### Task directions
In the entries that follow, find the line containing "Script Options: [200,118,593,413]"; from there, copy every line exactly through the line containing "Late: [747,289,780,315] ->".

### Excerpts from a dataset
|---|

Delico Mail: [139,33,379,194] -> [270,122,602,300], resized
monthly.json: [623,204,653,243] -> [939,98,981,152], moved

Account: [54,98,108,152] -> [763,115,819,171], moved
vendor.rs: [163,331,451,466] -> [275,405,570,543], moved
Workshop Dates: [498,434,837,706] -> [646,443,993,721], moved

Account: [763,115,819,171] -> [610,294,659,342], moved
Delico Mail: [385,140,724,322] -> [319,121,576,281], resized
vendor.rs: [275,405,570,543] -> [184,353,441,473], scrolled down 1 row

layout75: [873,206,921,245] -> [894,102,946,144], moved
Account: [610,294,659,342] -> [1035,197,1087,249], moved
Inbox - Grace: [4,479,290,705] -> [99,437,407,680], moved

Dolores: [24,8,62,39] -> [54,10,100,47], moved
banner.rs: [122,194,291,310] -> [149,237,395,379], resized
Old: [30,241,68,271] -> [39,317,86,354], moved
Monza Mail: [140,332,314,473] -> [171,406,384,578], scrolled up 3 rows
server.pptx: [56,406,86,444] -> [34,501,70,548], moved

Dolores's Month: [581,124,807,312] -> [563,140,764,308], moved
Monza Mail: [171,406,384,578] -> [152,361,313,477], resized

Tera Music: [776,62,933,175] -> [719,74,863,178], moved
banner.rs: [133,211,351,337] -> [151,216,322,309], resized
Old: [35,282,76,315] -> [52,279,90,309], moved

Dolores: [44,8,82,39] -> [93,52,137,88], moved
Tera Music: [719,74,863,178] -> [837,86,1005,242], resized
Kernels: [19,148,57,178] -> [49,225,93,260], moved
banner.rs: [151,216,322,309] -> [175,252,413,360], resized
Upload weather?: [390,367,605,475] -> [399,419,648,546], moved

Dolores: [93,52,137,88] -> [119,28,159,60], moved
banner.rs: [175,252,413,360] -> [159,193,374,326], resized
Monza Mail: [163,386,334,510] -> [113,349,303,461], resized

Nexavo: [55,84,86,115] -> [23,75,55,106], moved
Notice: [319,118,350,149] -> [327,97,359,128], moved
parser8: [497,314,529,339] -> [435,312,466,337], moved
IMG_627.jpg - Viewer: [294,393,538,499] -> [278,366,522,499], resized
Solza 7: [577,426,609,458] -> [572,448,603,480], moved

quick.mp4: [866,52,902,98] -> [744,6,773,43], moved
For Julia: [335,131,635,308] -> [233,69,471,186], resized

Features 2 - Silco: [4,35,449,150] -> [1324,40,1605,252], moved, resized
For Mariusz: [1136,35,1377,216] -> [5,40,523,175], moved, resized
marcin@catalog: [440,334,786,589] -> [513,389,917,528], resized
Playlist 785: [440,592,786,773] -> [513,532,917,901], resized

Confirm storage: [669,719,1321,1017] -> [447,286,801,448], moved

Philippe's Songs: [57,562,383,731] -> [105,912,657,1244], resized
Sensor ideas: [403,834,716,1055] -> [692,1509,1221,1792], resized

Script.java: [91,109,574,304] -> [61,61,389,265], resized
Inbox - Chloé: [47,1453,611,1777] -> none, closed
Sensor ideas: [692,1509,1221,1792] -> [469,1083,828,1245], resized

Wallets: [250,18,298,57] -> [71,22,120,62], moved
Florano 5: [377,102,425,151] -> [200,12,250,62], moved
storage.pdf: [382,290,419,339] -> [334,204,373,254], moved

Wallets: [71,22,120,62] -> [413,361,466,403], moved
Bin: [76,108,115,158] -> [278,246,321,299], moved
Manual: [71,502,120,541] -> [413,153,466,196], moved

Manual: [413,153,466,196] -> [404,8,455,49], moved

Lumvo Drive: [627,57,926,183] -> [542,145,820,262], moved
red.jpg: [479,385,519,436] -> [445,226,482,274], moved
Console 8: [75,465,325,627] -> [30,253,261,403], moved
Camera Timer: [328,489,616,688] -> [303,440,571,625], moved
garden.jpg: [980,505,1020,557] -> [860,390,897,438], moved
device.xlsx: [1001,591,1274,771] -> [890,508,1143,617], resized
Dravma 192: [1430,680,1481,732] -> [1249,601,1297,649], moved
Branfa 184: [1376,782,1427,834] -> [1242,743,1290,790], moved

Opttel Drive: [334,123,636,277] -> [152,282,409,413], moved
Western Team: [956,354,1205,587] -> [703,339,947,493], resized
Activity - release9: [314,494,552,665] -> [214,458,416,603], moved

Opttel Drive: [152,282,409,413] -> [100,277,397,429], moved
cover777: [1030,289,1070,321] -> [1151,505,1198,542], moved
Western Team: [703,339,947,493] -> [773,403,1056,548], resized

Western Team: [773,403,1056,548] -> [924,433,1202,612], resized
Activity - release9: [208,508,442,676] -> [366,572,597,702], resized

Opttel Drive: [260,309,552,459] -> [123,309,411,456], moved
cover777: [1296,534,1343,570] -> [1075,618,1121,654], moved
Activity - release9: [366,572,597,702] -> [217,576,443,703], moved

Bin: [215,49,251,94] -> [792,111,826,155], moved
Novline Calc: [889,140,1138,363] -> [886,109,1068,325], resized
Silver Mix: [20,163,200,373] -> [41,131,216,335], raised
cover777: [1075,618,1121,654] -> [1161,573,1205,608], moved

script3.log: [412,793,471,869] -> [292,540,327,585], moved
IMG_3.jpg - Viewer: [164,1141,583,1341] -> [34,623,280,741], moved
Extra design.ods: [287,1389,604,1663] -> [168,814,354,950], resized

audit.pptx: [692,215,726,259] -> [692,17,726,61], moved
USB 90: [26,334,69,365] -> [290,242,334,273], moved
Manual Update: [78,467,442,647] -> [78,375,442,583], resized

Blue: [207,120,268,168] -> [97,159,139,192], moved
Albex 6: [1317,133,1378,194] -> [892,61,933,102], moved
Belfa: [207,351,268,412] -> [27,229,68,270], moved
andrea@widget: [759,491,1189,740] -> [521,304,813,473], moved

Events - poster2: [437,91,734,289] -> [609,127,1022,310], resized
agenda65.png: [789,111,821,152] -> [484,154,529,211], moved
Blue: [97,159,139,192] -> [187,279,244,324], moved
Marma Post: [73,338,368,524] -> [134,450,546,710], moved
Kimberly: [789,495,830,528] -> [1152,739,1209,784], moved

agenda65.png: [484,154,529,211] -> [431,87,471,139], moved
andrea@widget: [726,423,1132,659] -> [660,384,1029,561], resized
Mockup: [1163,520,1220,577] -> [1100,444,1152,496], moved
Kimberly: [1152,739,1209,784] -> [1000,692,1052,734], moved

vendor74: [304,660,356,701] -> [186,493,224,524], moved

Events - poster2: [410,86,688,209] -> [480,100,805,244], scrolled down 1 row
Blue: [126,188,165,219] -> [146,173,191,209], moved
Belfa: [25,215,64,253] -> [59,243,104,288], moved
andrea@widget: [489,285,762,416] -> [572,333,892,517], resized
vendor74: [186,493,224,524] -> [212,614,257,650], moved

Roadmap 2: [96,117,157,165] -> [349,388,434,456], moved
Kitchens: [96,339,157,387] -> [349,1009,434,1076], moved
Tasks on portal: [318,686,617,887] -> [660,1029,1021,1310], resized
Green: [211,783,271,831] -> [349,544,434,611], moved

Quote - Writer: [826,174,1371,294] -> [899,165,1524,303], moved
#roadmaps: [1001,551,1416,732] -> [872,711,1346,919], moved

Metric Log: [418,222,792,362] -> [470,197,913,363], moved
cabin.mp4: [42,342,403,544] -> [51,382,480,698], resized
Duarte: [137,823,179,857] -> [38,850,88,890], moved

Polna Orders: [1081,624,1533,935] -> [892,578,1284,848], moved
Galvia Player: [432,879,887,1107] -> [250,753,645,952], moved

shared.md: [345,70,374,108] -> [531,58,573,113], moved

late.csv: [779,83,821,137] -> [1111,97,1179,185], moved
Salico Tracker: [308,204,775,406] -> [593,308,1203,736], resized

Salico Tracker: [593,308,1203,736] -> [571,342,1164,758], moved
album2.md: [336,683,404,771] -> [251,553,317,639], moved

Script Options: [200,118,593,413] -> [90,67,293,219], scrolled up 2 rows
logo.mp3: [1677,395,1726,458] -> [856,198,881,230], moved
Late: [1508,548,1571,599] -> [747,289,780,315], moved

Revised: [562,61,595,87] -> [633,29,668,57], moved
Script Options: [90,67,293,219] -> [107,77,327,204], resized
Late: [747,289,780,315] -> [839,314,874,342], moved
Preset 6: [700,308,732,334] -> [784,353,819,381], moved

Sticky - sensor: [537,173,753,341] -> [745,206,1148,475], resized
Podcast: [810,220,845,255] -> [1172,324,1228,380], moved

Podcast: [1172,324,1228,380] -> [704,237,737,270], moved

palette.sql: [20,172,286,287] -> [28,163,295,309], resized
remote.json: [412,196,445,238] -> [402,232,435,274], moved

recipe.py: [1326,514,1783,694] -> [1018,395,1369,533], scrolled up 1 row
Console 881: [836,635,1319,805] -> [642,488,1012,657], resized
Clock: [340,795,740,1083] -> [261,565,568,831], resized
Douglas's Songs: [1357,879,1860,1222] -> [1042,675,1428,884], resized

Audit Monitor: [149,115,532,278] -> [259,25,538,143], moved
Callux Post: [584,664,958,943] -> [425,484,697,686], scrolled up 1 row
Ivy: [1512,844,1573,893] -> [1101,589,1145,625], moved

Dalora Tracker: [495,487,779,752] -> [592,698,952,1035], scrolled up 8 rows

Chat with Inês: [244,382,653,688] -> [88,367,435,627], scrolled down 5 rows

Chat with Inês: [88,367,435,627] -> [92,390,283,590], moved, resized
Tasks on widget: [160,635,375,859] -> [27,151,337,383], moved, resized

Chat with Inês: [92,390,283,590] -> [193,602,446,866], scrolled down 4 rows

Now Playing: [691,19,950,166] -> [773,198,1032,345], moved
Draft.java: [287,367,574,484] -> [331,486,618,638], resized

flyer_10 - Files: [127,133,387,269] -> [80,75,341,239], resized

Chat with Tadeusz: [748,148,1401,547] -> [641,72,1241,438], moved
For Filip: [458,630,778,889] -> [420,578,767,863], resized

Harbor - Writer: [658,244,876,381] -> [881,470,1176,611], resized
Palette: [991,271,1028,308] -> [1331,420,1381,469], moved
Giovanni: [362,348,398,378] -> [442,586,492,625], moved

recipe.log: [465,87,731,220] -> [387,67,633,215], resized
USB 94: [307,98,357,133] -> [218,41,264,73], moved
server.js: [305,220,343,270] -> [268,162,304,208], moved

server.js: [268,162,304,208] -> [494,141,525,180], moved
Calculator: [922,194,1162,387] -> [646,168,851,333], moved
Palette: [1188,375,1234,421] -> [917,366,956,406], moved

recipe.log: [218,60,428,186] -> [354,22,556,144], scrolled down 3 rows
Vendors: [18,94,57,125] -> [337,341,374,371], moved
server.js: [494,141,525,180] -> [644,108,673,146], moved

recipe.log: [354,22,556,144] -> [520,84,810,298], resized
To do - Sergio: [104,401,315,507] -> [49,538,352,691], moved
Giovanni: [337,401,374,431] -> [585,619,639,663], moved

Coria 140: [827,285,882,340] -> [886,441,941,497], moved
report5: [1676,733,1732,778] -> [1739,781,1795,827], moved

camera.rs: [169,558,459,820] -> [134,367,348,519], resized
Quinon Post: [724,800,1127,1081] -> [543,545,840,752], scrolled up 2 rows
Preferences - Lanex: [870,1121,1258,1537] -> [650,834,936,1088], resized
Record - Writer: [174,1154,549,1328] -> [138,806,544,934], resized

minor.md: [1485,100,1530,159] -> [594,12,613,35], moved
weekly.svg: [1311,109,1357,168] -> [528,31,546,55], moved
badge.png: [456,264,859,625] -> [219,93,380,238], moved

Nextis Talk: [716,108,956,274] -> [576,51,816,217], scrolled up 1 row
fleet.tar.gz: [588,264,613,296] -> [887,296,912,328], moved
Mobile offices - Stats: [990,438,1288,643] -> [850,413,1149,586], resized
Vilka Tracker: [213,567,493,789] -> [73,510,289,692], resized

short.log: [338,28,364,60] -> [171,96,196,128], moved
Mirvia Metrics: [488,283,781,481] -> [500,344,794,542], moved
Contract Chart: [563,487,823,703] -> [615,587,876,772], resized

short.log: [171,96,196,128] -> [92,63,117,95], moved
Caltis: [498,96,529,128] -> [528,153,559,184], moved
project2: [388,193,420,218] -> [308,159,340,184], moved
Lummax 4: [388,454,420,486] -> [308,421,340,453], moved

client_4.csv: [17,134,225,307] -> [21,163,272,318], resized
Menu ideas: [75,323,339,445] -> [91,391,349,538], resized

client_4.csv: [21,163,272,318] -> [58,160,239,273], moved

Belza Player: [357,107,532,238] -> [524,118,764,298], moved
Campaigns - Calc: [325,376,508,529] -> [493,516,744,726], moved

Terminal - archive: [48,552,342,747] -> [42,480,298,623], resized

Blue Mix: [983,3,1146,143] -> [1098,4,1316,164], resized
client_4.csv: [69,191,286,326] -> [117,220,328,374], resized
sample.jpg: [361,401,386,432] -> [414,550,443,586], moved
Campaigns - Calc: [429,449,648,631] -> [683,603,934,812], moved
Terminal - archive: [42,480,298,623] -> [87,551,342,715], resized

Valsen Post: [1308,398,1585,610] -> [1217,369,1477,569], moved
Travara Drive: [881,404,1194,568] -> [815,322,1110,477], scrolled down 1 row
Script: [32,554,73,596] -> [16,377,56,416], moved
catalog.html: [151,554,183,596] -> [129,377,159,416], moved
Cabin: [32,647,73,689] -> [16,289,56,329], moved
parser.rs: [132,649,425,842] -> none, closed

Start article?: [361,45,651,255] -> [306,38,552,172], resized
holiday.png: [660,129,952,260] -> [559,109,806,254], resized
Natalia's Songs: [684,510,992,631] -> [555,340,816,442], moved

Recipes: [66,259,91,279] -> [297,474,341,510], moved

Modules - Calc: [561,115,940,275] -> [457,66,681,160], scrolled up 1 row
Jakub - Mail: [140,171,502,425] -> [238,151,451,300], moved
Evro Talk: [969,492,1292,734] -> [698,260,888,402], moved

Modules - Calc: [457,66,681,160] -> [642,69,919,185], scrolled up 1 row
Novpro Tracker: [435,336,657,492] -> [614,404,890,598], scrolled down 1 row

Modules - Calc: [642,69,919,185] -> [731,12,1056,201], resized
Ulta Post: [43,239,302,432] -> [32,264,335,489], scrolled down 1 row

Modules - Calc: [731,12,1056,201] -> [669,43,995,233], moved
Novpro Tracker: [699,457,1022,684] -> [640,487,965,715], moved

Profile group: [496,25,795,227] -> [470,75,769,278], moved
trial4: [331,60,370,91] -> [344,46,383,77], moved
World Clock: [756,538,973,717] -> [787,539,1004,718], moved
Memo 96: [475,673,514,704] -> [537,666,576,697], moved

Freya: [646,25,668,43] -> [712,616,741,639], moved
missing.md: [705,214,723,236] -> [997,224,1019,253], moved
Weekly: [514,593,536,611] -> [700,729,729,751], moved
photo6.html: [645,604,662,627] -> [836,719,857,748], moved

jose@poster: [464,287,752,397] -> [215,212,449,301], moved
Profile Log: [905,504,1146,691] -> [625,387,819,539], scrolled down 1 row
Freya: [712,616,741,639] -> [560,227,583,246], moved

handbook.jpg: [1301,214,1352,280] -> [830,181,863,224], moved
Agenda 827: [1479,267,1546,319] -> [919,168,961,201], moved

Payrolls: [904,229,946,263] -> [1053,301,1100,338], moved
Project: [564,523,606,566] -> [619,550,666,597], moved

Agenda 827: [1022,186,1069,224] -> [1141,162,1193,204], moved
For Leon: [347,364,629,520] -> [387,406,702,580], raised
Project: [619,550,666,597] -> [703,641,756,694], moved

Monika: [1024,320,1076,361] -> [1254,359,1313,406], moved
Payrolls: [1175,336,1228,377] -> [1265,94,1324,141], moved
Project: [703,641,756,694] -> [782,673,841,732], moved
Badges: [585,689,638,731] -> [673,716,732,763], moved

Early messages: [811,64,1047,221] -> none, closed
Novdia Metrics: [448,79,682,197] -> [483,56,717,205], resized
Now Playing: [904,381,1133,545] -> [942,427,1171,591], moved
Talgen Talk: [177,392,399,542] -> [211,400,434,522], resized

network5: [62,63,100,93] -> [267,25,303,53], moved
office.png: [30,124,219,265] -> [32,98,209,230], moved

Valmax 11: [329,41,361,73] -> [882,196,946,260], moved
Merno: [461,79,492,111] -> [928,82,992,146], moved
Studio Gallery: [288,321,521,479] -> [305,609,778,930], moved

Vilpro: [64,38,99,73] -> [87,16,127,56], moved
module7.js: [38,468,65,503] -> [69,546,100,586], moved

|---|

### Result below
Script Options: [200,118,593,413] -> [90,67,293,219], scrolled up 2 rows
logo.mp3: [1677,395,1726,458] -> [856,198,881,230], moved
Late: [1508,548,1571,599] -> [747,289,780,315], moved

Revised: [562,61,595,87] -> [633,29,668,57], moved
Script Options: [90,67,293,219] -> [107,77,327,204], resized
Late: [747,289,780,315] -> [839,314,874,342], moved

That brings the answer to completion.